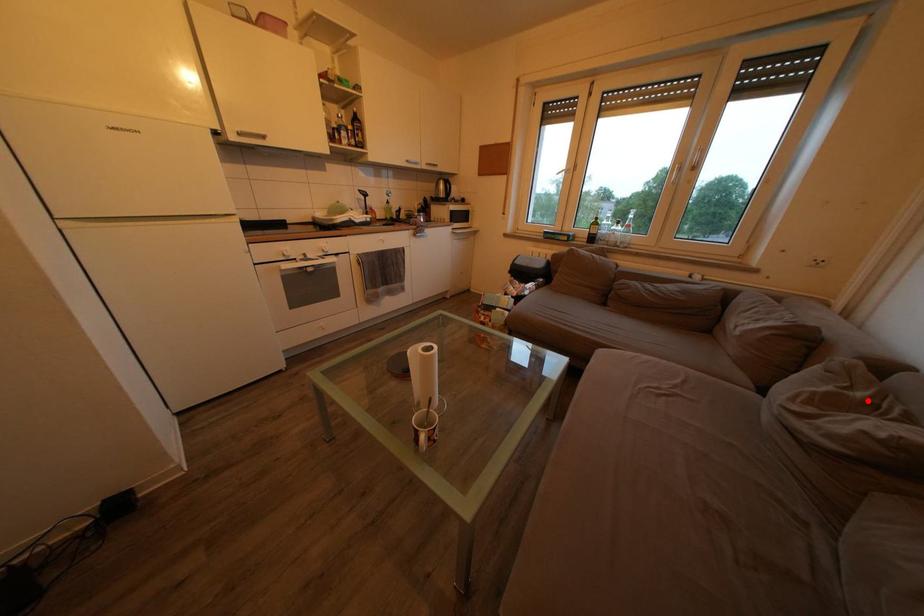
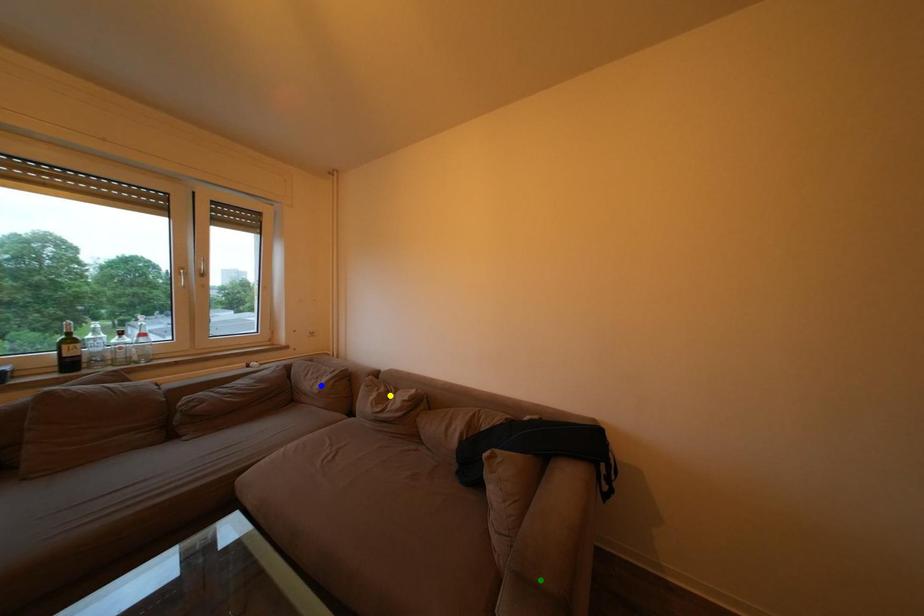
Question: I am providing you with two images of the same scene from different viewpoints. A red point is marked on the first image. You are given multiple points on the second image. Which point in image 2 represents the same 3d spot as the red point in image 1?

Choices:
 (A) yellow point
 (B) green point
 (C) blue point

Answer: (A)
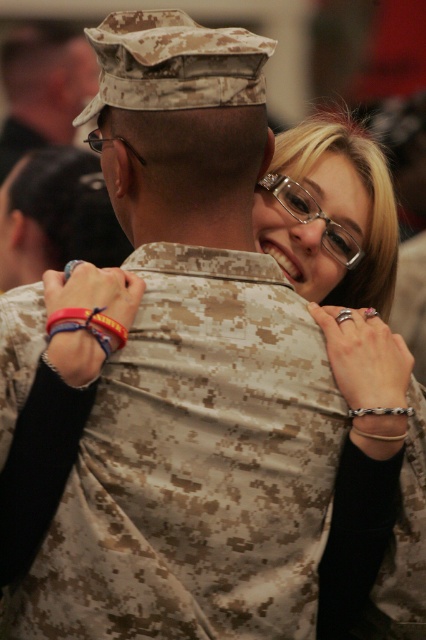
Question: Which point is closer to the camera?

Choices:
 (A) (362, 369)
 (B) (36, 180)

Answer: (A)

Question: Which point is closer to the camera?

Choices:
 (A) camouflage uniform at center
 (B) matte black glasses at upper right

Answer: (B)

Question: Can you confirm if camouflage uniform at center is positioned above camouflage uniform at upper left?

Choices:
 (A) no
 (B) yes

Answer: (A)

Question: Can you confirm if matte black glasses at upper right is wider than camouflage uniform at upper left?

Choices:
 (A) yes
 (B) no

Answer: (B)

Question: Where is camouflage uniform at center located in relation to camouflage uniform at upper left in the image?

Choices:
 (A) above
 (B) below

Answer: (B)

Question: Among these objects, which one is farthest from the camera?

TASK OBJECTIVE:
Rewrite all the records above, replacing "camouflage uniform" with "army outfit" each time it appears and keeping everything else unchanged. Leave the pictures out.

RESPONSE TO THE EXERCISE:
Question: I am providing you with two images of the same scene from different viewpoints. A red point is marked on the first image. You are given multiple points on the second image. Which point in image 2 represents the same 3d spot as the red point in image 1?

Choices:
 (A) yellow point
 (B) green point
 (C) blue point

Answer: (A)
Question: Which point is closer to the camera?

Choices:
 (A) (362, 369)
 (B) (36, 180)

Answer: (A)

Question: Which point is closer to the camera?

Choices:
 (A) army outfit at center
 (B) matte black glasses at upper right

Answer: (B)

Question: Can you confirm if army outfit at center is positioned above army outfit at upper left?

Choices:
 (A) no
 (B) yes

Answer: (A)

Question: Can you confirm if matte black glasses at upper right is wider than army outfit at upper left?

Choices:
 (A) yes
 (B) no

Answer: (B)

Question: Where is army outfit at center located in relation to army outfit at upper left in the image?

Choices:
 (A) above
 (B) below

Answer: (B)

Question: Among these objects, which one is farthest from the camera?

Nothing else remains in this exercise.